_To do_: Please transcribe the data that follows without the pictures, keeping every word the same.

-------- Available records --------

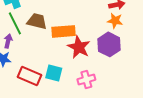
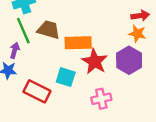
cyan square: (54, 73) -> (66, 77), moved

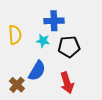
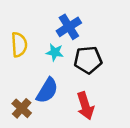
blue cross: (54, 21) -> (69, 27), turned -30

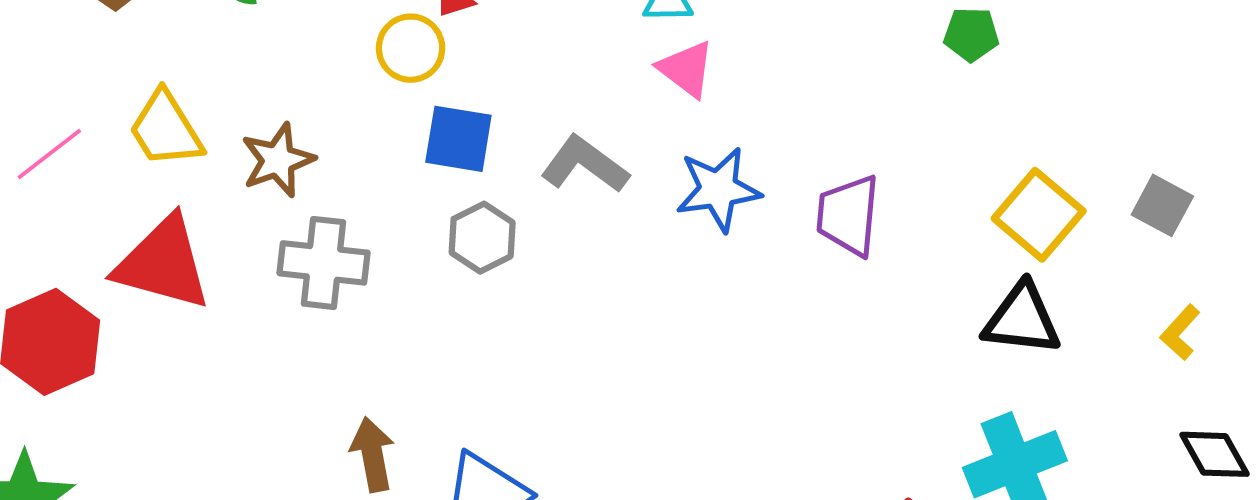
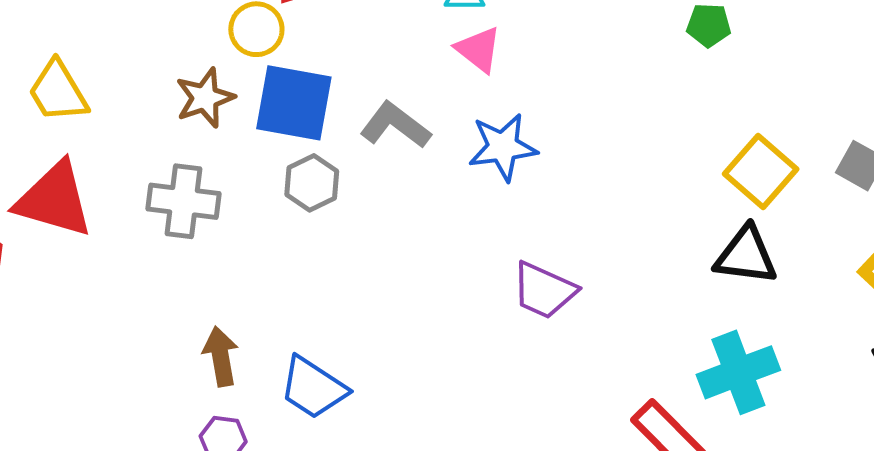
blue square: (458, 139) -> (294, 103), size x1.4
brown star: (278, 160) -> (205, 98), moved
purple trapezoid: (848, 215) -> (544, 290), moved, turned -72

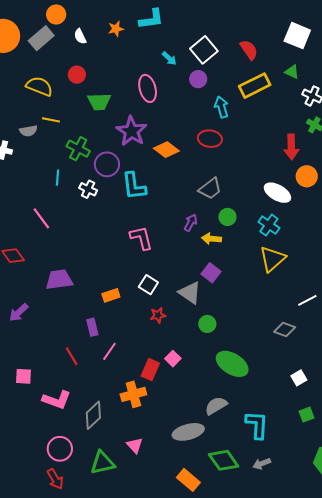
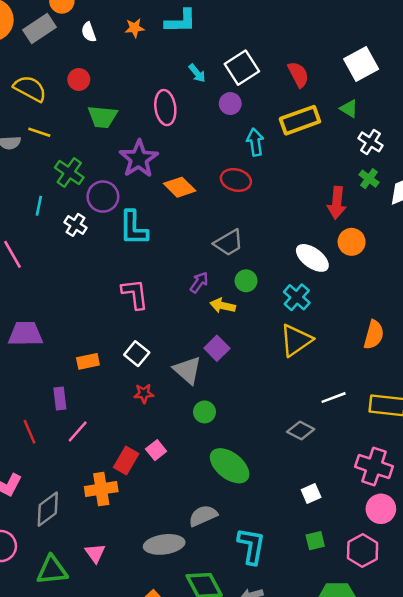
white square: (297, 36) -> (361, 64), turned 32

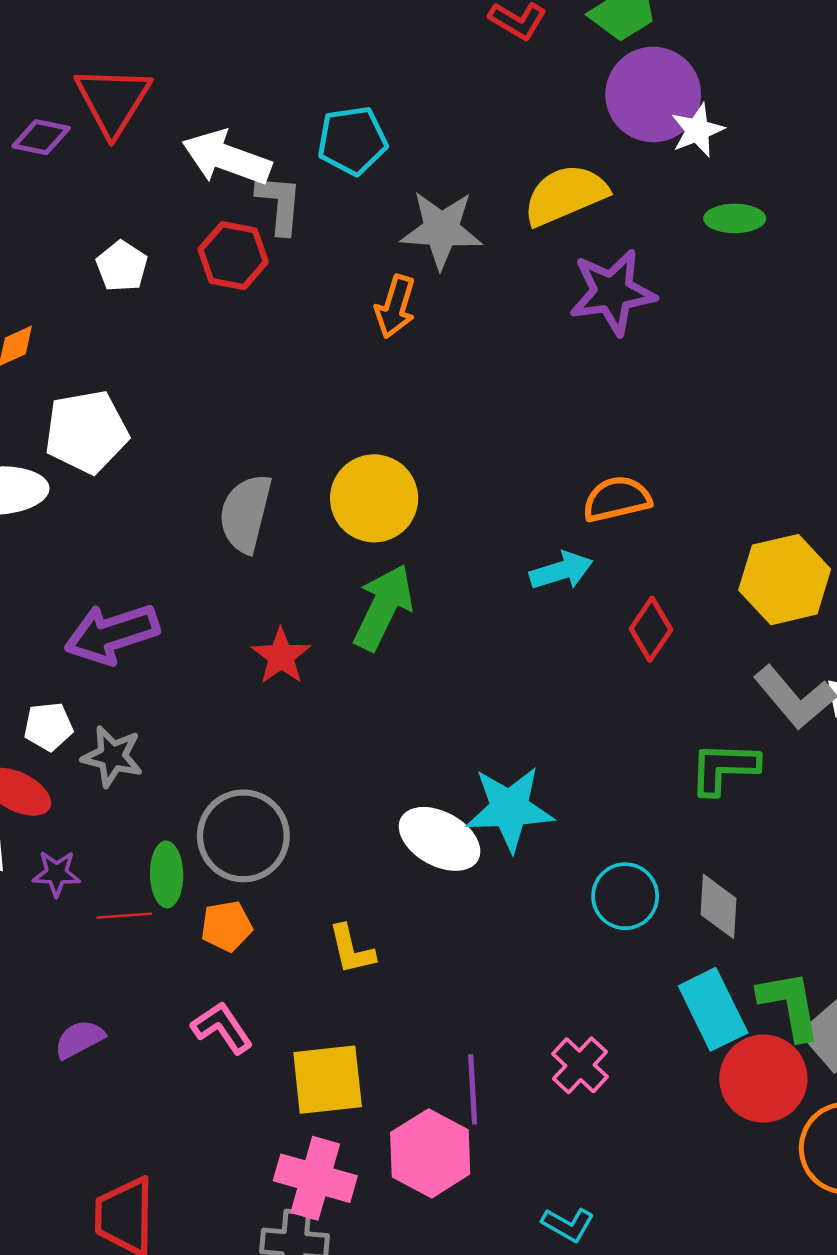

--------

_Finished task_:
cyan square: (54, 73) -> (66, 77), moved

blue cross: (54, 21) -> (69, 27), turned -30

blue square: (458, 139) -> (294, 103), size x1.4
brown star: (278, 160) -> (205, 98), moved
purple trapezoid: (848, 215) -> (544, 290), moved, turned -72

white square: (297, 36) -> (361, 64), turned 32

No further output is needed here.